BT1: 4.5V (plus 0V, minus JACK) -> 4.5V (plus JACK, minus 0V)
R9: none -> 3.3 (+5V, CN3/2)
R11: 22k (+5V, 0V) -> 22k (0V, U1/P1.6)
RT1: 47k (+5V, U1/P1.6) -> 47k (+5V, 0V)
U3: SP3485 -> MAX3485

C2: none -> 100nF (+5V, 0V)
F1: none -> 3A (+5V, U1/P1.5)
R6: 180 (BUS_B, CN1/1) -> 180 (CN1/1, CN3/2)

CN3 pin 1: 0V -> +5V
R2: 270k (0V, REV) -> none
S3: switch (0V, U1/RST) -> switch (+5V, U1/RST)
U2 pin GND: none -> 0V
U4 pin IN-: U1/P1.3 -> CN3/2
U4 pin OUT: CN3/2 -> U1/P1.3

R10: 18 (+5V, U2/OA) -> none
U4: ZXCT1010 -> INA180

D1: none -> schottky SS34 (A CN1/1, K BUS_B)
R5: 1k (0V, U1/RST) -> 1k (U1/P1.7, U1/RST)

———

Goal of the exercise
Which lines run from the one containing "S3: switch (0V, U1/RST)" to the end of the entries above? Quote exactly those, and only those.

Result below
S3: switch (0V, U1/RST) -> switch (+5V, U1/RST)
U2 pin GND: none -> 0V
U4 pin IN-: U1/P1.3 -> CN3/2
U4 pin OUT: CN3/2 -> U1/P1.3

R10: 18 (+5V, U2/OA) -> none
U4: ZXCT1010 -> INA180

D1: none -> schottky SS34 (A CN1/1, K BUS_B)
R5: 1k (0V, U1/RST) -> 1k (U1/P1.7, U1/RST)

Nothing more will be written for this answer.